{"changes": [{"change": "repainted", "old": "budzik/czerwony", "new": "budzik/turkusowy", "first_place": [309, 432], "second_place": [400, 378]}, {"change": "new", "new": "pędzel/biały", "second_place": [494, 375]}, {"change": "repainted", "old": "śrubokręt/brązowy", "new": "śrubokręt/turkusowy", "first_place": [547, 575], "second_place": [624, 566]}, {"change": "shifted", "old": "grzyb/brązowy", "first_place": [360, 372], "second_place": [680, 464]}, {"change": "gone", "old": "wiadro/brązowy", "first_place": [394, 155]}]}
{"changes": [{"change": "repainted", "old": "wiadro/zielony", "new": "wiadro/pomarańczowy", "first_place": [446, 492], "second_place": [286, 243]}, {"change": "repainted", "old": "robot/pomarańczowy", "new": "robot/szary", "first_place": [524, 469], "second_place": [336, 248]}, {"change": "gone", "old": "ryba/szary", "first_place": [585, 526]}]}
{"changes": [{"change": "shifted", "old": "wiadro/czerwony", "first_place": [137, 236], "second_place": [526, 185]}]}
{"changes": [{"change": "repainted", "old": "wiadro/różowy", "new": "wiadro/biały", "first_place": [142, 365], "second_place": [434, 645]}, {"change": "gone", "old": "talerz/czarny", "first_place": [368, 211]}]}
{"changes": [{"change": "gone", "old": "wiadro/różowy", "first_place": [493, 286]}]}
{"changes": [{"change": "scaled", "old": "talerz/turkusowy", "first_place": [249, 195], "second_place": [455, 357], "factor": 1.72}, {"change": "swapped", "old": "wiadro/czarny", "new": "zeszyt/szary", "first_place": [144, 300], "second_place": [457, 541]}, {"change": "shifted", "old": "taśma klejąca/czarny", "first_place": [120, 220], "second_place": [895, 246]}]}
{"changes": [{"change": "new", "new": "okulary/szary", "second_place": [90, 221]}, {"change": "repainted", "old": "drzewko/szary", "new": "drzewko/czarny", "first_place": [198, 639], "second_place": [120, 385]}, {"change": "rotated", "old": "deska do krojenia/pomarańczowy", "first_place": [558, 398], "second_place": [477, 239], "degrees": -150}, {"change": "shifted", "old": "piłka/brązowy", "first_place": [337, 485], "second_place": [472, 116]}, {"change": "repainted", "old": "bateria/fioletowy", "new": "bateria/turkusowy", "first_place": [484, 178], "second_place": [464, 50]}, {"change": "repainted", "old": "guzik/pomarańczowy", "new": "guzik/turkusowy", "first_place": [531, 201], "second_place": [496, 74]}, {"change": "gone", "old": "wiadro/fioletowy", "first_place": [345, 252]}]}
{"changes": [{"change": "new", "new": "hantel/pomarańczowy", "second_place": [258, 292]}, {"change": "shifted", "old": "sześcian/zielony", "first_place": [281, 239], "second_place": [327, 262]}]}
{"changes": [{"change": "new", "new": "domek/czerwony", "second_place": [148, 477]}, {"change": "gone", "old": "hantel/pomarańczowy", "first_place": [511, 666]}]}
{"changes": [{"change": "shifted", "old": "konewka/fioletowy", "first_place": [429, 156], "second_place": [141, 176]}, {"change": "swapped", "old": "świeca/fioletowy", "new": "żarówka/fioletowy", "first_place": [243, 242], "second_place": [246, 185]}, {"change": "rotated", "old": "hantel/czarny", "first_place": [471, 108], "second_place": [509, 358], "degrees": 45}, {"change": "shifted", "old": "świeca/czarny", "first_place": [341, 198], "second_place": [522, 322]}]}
───
### [TASK REQUIREMENTS]
The full listing needs to be output again, exactly as it reads.

### [RESPONSE TO THE EXERCISE]
{"changes": [{"change": "repainted", "old": "budzik/czerwony", "new": "budzik/turkusowy", "first_place": [309, 432], "second_place": [400, 378]}, {"change": "new", "new": "pędzel/biały", "second_place": [494, 375]}, {"change": "repainted", "old": "śrubokręt/brązowy", "new": "śrubokręt/turkusowy", "first_place": [547, 575], "second_place": [624, 566]}, {"change": "shifted", "old": "grzyb/brązowy", "first_place": [360, 372], "second_place": [680, 464]}, {"change": "gone", "old": "wiadro/brązowy", "first_place": [394, 155]}]}
{"changes": [{"change": "repainted", "old": "wiadro/zielony", "new": "wiadro/pomarańczowy", "first_place": [446, 492], "second_place": [286, 243]}, {"change": "repainted", "old": "robot/pomarańczowy", "new": "robot/szary", "first_place": [524, 469], "second_place": [336, 248]}, {"change": "gone", "old": "ryba/szary", "first_place": [585, 526]}]}
{"changes": [{"change": "shifted", "old": "wiadro/czerwony", "first_place": [137, 236], "second_place": [526, 185]}]}
{"changes": [{"change": "repainted", "old": "wiadro/różowy", "new": "wiadro/biały", "first_place": [142, 365], "second_place": [434, 645]}, {"change": "gone", "old": "talerz/czarny", "first_place": [368, 211]}]}
{"changes": [{"change": "gone", "old": "wiadro/różowy", "first_place": [493, 286]}]}
{"changes": [{"change": "scaled", "old": "talerz/turkusowy", "first_place": [249, 195], "second_place": [455, 357], "factor": 1.72}, {"change": "swapped", "old": "wiadro/czarny", "new": "zeszyt/szary", "first_place": [144, 300], "second_place": [457, 541]}, {"change": "shifted", "old": "taśma klejąca/czarny", "first_place": [120, 220], "second_place": [895, 246]}]}
{"changes": [{"change": "new", "new": "okulary/szary", "second_place": [90, 221]}, {"change": "repainted", "old": "drzewko/szary", "new": "drzewko/czarny", "first_place": [198, 639], "second_place": [120, 385]}, {"change": "rotated", "old": "deska do krojenia/pomarańczowy", "first_place": [558, 398], "second_place": [477, 239], "degrees": -150}, {"change": "shifted", "old": "piłka/brązowy", "first_place": [337, 485], "second_place": [472, 116]}, {"change": "repainted", "old": "bateria/fioletowy", "new": "bateria/turkusowy", "first_place": [484, 178], "second_place": [464, 50]}, {"change": "repainted", "old": "guzik/pomarańczowy", "new": "guzik/turkusowy", "first_place": [531, 201], "second_place": [496, 74]}, {"change": "gone", "old": "wiadro/fioletowy", "first_place": [345, 252]}]}
{"changes": [{"change": "new", "new": "hantel/pomarańczowy", "second_place": [258, 292]}, {"change": "shifted", "old": "sześcian/zielony", "first_place": [281, 239], "second_place": [327, 262]}]}
{"changes": [{"change": "new", "new": "domek/czerwony", "second_place": [148, 477]}, {"change": "gone", "old": "hantel/pomarańczowy", "first_place": [511, 666]}]}
{"changes": [{"change": "shifted", "old": "konewka/fioletowy", "first_place": [429, 156], "second_place": [141, 176]}, {"change": "swapped", "old": "świeca/fioletowy", "new": "żarówka/fioletowy", "first_place": [243, 242], "second_place": [246, 185]}, {"change": "rotated", "old": "hantel/czarny", "first_place": [471, 108], "second_place": [509, 358], "degrees": 45}, {"change": "shifted", "old": "świeca/czarny", "first_place": [341, 198], "second_place": [522, 322]}]}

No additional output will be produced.